### Work to complete
Please rewrite the rows below, changing every "counterclockwise" to "anticlockwise" and leaving everything else as it is.

#####

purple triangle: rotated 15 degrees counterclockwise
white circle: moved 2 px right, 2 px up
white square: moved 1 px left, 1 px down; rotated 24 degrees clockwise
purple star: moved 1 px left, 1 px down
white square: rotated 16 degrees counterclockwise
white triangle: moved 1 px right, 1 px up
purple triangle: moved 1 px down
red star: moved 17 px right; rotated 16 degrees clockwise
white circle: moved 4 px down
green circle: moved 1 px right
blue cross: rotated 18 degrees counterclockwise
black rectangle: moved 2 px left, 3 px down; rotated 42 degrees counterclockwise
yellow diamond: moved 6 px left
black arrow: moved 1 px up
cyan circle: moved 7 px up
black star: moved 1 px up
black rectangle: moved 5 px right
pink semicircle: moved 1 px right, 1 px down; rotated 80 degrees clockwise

#####

### Response to the task
purple triangle: rotated 15 degrees anticlockwise
white circle: moved 2 px right, 2 px up
white square: moved 1 px left, 1 px down; rotated 24 degrees clockwise
purple star: moved 1 px left, 1 px down
white square: rotated 16 degrees anticlockwise
white triangle: moved 1 px right, 1 px up
purple triangle: moved 1 px down
red star: moved 17 px right; rotated 16 degrees clockwise
white circle: moved 4 px down
green circle: moved 1 px right
blue cross: rotated 18 degrees anticlockwise
black rectangle: moved 2 px left, 3 px down; rotated 42 degrees anticlockwise
yellow diamond: moved 6 px left
black arrow: moved 1 px up
cyan circle: moved 7 px up
black star: moved 1 px up
black rectangle: moved 5 px right
pink semicircle: moved 1 px right, 1 px down; rotated 80 degrees clockwise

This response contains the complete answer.